• [YOUR OBJECTIVE] The lines wanted are those in the data below that include "purple".

• [EXERCISE INPUT]

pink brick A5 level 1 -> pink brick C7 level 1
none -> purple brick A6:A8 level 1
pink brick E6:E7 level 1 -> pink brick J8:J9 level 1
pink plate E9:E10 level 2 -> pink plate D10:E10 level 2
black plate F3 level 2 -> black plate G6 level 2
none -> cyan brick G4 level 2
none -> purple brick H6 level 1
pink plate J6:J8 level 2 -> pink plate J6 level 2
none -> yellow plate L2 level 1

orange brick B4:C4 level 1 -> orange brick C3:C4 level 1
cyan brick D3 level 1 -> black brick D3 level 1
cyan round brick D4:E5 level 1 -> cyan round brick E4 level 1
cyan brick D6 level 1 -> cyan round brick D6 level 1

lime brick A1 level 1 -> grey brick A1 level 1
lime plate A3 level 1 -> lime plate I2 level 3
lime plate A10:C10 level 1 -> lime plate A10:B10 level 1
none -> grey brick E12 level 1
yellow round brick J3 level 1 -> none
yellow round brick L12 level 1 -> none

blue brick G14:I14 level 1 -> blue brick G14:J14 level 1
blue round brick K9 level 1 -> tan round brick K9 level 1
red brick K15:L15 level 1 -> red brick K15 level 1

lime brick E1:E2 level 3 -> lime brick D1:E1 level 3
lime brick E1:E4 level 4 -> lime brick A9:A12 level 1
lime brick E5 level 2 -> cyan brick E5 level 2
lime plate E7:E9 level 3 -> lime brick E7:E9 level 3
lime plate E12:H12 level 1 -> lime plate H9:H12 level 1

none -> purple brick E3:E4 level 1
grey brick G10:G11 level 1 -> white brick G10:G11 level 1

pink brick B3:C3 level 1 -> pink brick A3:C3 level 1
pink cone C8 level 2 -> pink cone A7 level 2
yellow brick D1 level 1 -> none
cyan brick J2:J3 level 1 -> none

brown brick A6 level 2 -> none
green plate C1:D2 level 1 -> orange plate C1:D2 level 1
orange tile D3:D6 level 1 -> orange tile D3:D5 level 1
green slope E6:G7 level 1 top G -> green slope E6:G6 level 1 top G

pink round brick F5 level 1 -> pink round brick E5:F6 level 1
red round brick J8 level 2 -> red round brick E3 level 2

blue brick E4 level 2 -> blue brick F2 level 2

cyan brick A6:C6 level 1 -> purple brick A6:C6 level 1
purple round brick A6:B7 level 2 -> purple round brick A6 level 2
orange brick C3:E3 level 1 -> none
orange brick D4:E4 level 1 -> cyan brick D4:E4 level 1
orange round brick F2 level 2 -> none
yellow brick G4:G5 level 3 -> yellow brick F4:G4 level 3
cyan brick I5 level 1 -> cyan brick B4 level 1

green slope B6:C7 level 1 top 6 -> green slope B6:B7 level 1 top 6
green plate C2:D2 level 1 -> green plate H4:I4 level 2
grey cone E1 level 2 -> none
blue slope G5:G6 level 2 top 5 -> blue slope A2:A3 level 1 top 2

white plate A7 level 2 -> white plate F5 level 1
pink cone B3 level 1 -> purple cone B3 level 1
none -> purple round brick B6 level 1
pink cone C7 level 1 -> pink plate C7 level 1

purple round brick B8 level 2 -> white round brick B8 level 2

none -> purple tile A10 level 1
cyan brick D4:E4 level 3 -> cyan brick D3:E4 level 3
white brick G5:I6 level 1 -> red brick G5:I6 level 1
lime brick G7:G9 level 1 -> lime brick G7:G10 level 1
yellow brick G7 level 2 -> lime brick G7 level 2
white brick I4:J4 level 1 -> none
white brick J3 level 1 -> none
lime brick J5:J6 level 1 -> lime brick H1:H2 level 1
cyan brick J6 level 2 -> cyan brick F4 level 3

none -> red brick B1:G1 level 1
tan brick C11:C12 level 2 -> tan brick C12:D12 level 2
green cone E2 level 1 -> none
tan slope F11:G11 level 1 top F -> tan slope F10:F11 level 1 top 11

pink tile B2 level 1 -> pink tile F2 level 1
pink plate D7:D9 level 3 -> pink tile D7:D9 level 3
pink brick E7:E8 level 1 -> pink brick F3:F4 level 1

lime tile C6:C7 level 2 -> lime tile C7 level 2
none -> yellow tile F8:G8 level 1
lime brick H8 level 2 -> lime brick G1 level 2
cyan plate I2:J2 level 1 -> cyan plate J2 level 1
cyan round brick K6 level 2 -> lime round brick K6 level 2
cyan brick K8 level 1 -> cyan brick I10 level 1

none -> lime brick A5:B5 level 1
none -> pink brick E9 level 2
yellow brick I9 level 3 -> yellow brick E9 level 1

• [TASK RESPONSE]
none -> purple brick A6:A8 level 1
none -> purple brick H6 level 1
none -> purple brick E3:E4 level 1
cyan brick A6:C6 level 1 -> purple brick A6:C6 level 1
purple round brick A6:B7 level 2 -> purple round brick A6 level 2
pink cone B3 level 1 -> purple cone B3 level 1
none -> purple round brick B6 level 1
purple round brick B8 level 2 -> white round brick B8 level 2
none -> purple tile A10 level 1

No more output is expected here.